EXTRACTED ENTRIES:
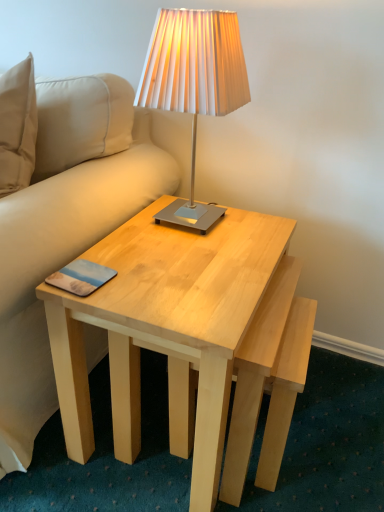
This screenshot has height=512, width=384. Find the location of `free space to the right of light wood coffee table at center`. free space to the right of light wood coffee table at center is located at coordinates (339, 425).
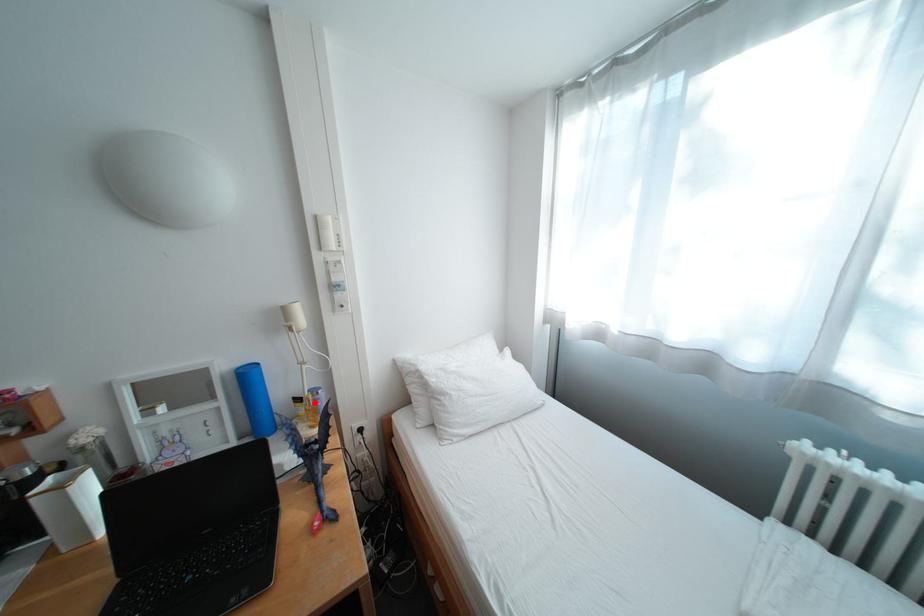
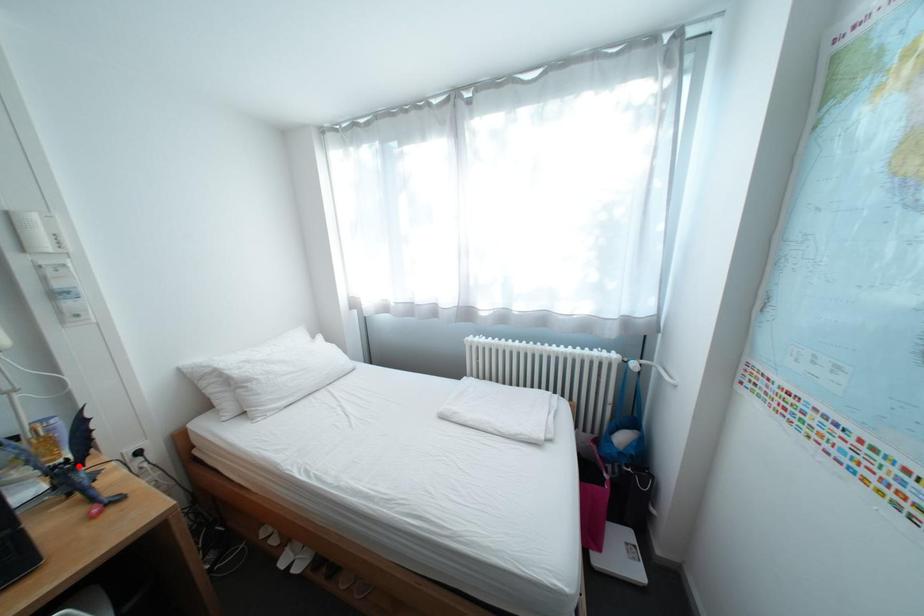
I am providing you with two images of the same scene from different viewpoints. A red point is marked on the first image and another point is marked on the second image. Are the points marked in image1 and image2 representing the same 3D position?

No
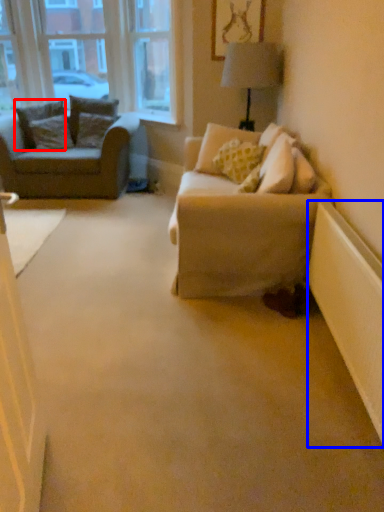
Question: Among these objects, which one is farthest to the camera, pillow (highlighted by a red box) or radiator (highlighted by a blue box)?

Choices:
 (A) pillow
 (B) radiator

Answer: (A)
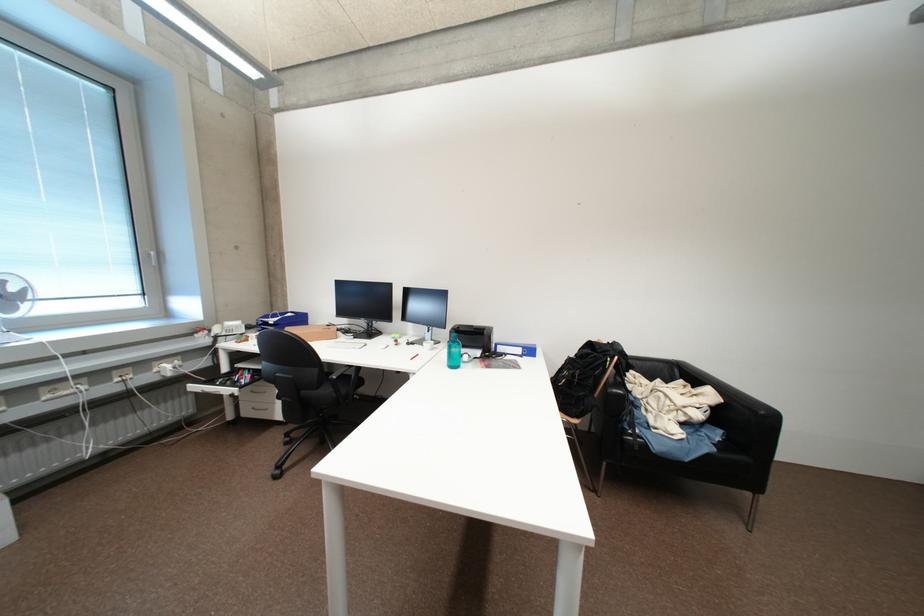
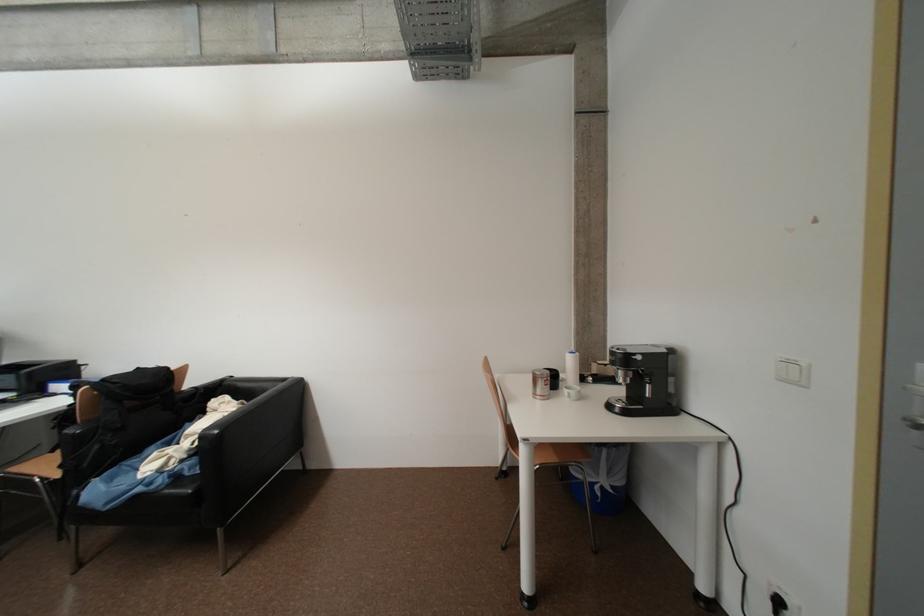
Question: The images are taken continuously from a first-person perspective. In which direction are you moving?

Choices:
 (A) Left
 (B) Right
 (C) Forward
 (D) Backward

Answer: (B)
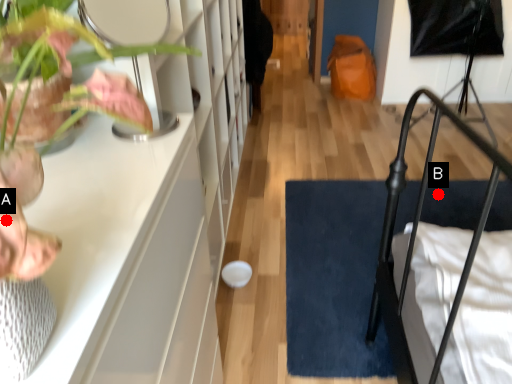
Question: Two points are circled on the image, labeled by A and B beside each circle. Among these points, which one is nearest to the camera?

Choices:
 (A) A is closer
 (B) B is closer

Answer: (A)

TO DO: Copy the entries above word for word, leaving out the pictures.

ANSWER TO THIS TASK:
This screenshot has height=512, width=384. Find the location of `free space to the right of light wood coffee table at center`. free space to the right of light wood coffee table at center is located at coordinates (339, 425).
I am providing you with two images of the same scene from different viewpoints. A red point is marked on the first image and another point is marked on the second image. Are the points marked in image1 and image2 representing the same 3D position?

No
Question: Among these objects, which one is farthest to the camera, pillow (highlighted by a red box) or radiator (highlighted by a blue box)?

Choices:
 (A) pillow
 (B) radiator

Answer: (A)
Question: The images are taken continuously from a first-person perspective. In which direction are you moving?

Choices:
 (A) Left
 (B) Right
 (C) Forward
 (D) Backward

Answer: (B)
Question: Two points are circled on the image, labeled by A and B beside each circle. Among these points, which one is nearest to the camera?

Choices:
 (A) A is closer
 (B) B is closer

Answer: (A)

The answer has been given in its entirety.